Problem to work on
Set down, word for word, the lines from the one holding "Target: carcinoma. Reply" to the final line, both included, and skip the pictures.

-- Start of Working data --

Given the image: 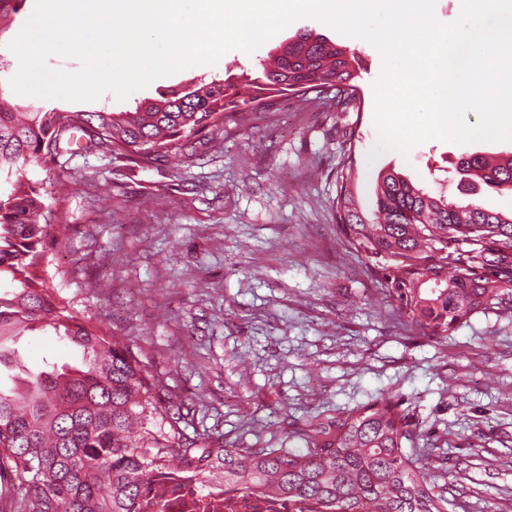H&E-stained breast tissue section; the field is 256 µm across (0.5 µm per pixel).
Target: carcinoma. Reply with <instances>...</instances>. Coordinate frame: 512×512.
Wrapping results in <instances>:
<instances>
[{
	"label": "carcinoma",
	"instance_id": "cac0c4a2",
	"mask_svg": "<svg viewBox=\"0 0 512 512\" xmlns=\"http://www.w3.org/2000/svg\"><path fill=\"white\" fill-rule=\"evenodd\" d=\"M354 53L303 34L280 45L273 66L248 79L213 80L143 101L132 112H18L0 98V512H137L151 483L184 470L202 484L315 503L323 512H447L430 469L403 447L407 417L388 399L307 423L306 451L227 447L221 436L189 437L180 406L157 400L162 380L116 338L55 301L42 275L43 239L54 221L38 183L82 145L118 161L148 166L181 153L184 142L224 120L261 112L266 99L297 95L338 112L361 111ZM352 151L336 172L333 200L347 245L379 277V293L404 323L446 338L472 314L512 312V214L432 195L395 171L378 174L375 220L360 204ZM460 180L512 191V157L492 166L480 154L460 159ZM36 332L66 340L79 364L30 367L18 340ZM218 512L220 504L179 486L147 512Z\"/></svg>",
	"mask_w": 512,
	"mask_h": 512
}]
</instances>
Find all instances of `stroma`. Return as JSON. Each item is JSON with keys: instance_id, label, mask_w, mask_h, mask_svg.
I'll list each match as a JSON object with an SVG mask.
<instances>
[{"instance_id": "obj_1", "label": "stroma", "mask_w": 512, "mask_h": 512, "mask_svg": "<svg viewBox=\"0 0 512 512\" xmlns=\"http://www.w3.org/2000/svg\"><path fill=\"white\" fill-rule=\"evenodd\" d=\"M34 6L20 0L0 33V94L27 111L124 112L173 89L239 81L303 33L349 46L361 113L274 96L248 127L228 121L192 138L176 168L82 150L59 171L28 166L55 213L43 240L46 286L163 379V394L190 411L187 435L301 450L298 431L310 418L389 396L409 416L406 450L444 458L436 482L448 512H512V314L476 312L444 339L405 326L381 303L366 259L342 242L332 207L346 149L355 151L369 214L379 172L458 201L460 159L512 154V141L382 148L374 117L381 54L315 17L294 19L253 52L231 49L206 69L156 79L131 99L20 96L7 86L15 73L7 44ZM23 347L30 363L81 359L51 335Z\"/></svg>"}]
</instances>
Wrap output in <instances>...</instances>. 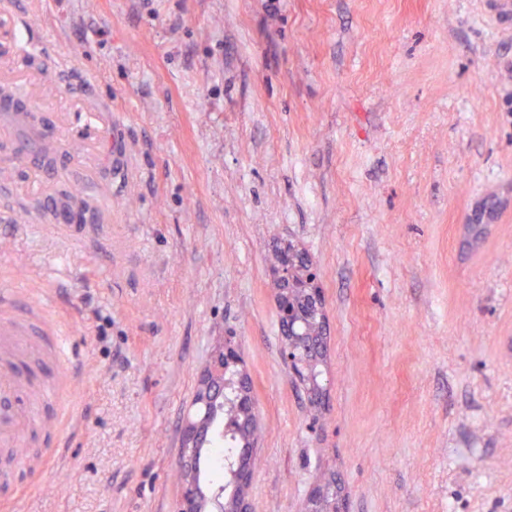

-- End of Working data --

The reply
Target: carcinoma. Reply with <instances>...</instances>. Coordinate frame: 512×512.
Wrapping results in <instances>:
<instances>
[{
	"label": "carcinoma",
	"instance_id": "cac0c4a2",
	"mask_svg": "<svg viewBox=\"0 0 512 512\" xmlns=\"http://www.w3.org/2000/svg\"><path fill=\"white\" fill-rule=\"evenodd\" d=\"M354 53L303 34L280 45L273 66L248 79L213 80L143 101L132 112H18L0 98V512H137L151 483L184 470L202 484L315 503L323 512H447L430 469L403 447L407 417L388 399L307 423L306 451L227 447L221 436L189 437L180 406L157 400L162 380L116 338L55 301L42 275L43 239L54 221L38 183L82 145L118 161L148 166L181 153L184 142L224 120L261 112L266 99L297 95L338 112L361 111ZM352 151L336 172L333 200L347 245L379 277V293L404 323L446 338L472 314L512 312V214L432 195L395 171L378 174L375 220L360 204ZM460 180L512 191V157L492 166L480 154L460 159ZM36 332L66 340L79 364L30 367L18 340ZM218 512L220 504L179 486L147 512Z\"/></svg>",
	"mask_w": 512,
	"mask_h": 512
}]
</instances>
Find all instances of `stroma`. Return as JSON. Each item is JSON with keys: instance_id, label, mask_w, mask_h, mask_svg.
I'll list each match as a JSON object with an SVG mask.
<instances>
[{"instance_id": "obj_1", "label": "stroma", "mask_w": 512, "mask_h": 512, "mask_svg": "<svg viewBox=\"0 0 512 512\" xmlns=\"http://www.w3.org/2000/svg\"><path fill=\"white\" fill-rule=\"evenodd\" d=\"M34 6L20 0L0 33V94L27 111L124 112L173 89L239 81L303 33L349 46L361 113L274 96L248 127L228 121L192 138L176 168L82 150L59 171L28 166L55 213L43 240L46 286L163 379V394L190 411L187 435L301 450L298 431L310 418L389 396L409 416L406 450L444 458L436 482L448 512H512V314L476 312L444 339L405 326L381 303L366 259L342 242L332 207L346 149L355 151L369 214L379 172L458 201L460 159L512 154V141L382 148L374 117L381 54L315 17L294 19L253 52L231 49L206 69L156 79L131 99L20 96L7 86L15 73L7 44ZM23 347L30 363L81 359L51 335Z\"/></svg>"}]
</instances>
Wrap output in <instances>...</instances>. 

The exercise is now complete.